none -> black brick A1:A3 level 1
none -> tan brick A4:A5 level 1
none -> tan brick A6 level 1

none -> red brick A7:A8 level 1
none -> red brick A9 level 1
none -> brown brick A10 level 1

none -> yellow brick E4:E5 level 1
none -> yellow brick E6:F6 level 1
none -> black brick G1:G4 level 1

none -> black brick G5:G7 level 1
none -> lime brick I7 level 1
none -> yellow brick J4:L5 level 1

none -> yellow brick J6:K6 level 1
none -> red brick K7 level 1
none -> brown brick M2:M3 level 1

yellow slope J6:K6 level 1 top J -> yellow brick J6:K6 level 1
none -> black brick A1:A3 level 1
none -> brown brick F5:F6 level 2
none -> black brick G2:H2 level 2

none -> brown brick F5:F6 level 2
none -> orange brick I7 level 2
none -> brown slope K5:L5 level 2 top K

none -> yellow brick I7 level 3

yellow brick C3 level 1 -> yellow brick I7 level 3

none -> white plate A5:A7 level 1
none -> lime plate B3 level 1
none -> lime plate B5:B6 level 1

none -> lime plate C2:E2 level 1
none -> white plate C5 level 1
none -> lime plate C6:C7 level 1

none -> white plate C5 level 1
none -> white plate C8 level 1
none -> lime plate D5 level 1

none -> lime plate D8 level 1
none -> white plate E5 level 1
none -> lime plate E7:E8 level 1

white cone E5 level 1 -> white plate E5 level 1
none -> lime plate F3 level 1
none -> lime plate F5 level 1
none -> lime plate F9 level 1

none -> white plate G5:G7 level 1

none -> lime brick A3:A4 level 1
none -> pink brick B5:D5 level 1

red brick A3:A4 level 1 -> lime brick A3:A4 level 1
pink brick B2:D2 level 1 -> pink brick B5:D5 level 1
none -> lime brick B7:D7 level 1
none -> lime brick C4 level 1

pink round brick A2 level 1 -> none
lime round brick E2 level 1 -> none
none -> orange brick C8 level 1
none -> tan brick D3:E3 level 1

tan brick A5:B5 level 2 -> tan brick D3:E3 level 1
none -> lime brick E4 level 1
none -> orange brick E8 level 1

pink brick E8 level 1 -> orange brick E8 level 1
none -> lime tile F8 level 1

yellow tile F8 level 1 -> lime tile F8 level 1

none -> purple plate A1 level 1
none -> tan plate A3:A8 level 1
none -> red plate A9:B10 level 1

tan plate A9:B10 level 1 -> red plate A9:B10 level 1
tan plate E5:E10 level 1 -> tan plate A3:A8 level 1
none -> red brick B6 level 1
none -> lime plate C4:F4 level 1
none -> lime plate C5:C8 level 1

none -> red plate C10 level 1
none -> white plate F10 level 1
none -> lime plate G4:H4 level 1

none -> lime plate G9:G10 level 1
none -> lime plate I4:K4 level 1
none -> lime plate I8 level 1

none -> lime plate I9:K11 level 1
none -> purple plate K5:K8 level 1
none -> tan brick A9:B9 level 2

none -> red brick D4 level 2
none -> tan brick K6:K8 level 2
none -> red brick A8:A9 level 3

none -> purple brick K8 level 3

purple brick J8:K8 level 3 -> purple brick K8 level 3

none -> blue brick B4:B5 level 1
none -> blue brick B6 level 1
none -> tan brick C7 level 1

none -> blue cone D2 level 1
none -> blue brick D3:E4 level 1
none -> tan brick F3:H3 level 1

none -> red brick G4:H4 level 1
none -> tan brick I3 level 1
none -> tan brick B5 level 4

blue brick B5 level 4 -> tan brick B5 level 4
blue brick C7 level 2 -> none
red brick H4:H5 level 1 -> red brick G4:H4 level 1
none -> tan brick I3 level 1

◆ ABOUT THIS TASK ◆
Which lines run from the one holding "none -> white plate F10 level 1" through the one holding "none -> red brick A8:A9 level 3" in the records above? Repeat them exactly, both included, and nothing more.

◆ RESPONSE ◆
none -> white plate F10 level 1
none -> lime plate G4:H4 level 1

none -> lime plate G9:G10 level 1
none -> lime plate I4:K4 level 1
none -> lime plate I8 level 1

none -> lime plate I9:K11 level 1
none -> purple plate K5:K8 level 1
none -> tan brick A9:B9 level 2

none -> red brick D4 level 2
none -> tan brick K6:K8 level 2
none -> red brick A8:A9 level 3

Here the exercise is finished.